Segment Start: Source material

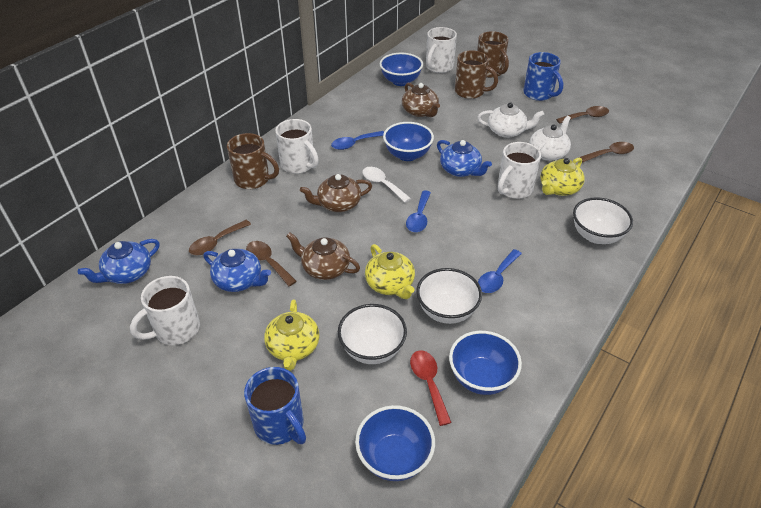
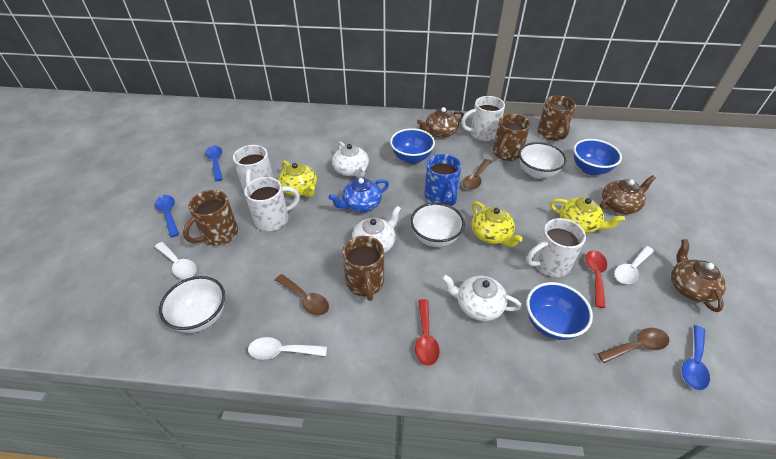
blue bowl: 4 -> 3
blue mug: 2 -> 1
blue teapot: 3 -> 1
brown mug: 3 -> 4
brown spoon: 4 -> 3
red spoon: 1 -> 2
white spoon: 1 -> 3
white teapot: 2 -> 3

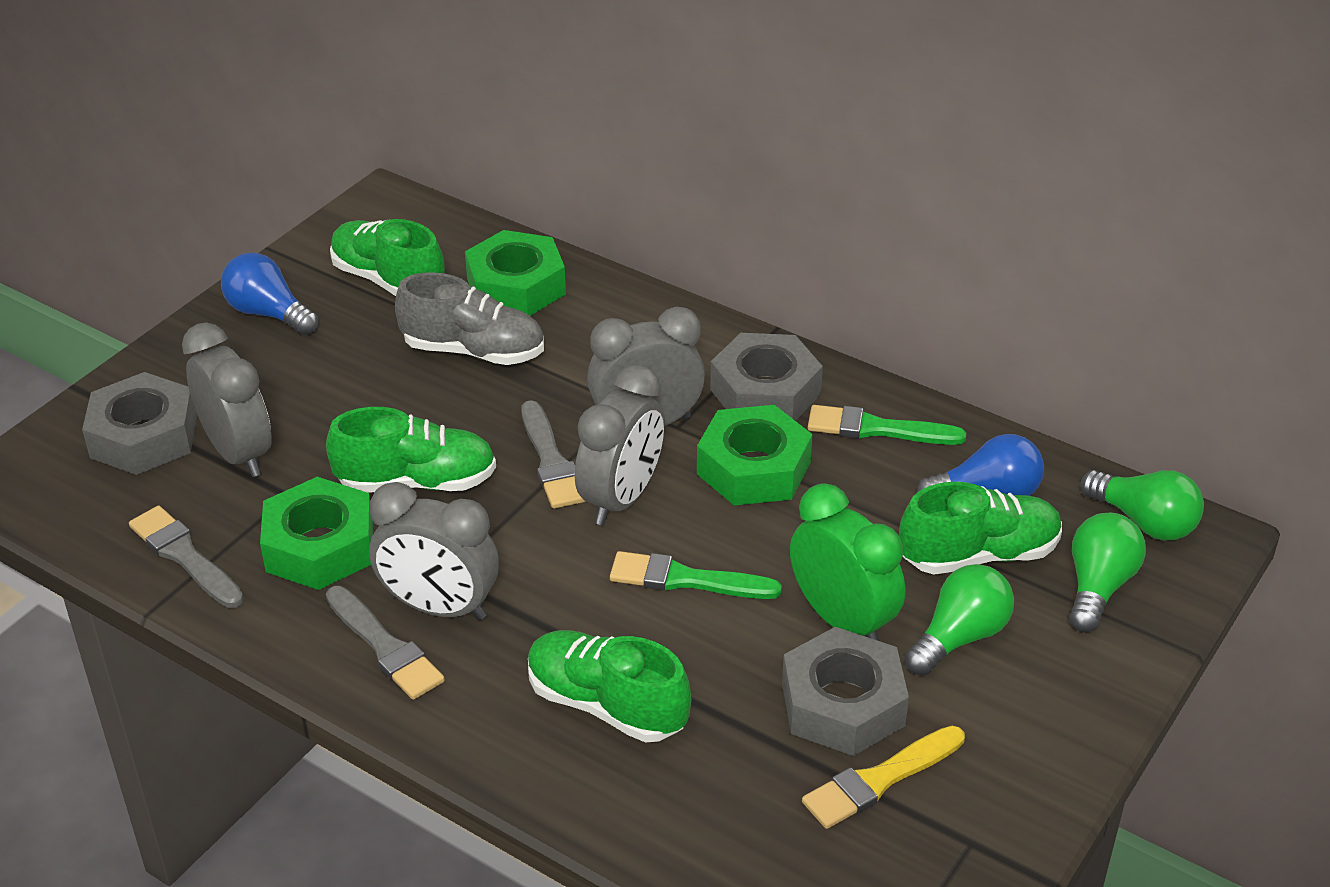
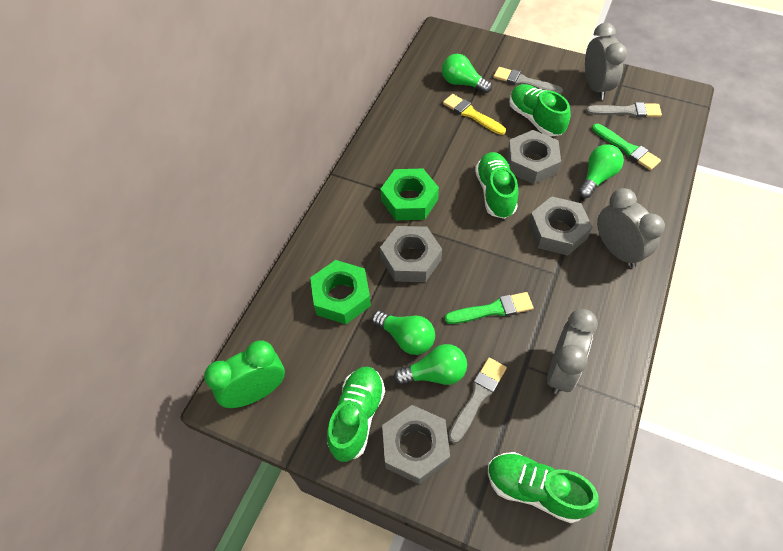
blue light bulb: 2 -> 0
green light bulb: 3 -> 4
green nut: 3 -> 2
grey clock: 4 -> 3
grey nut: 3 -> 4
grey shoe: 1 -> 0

Segment End: Source material

* [Exercise details]: Would you restate the records above word for word and exclude the pictures?

* [Answer below]:
blue bowl: 4 -> 3
blue mug: 2 -> 1
blue teapot: 3 -> 1
brown mug: 3 -> 4
brown spoon: 4 -> 3
red spoon: 1 -> 2
white spoon: 1 -> 3
white teapot: 2 -> 3

blue light bulb: 2 -> 0
green light bulb: 3 -> 4
green nut: 3 -> 2
grey clock: 4 -> 3
grey nut: 3 -> 4
grey shoe: 1 -> 0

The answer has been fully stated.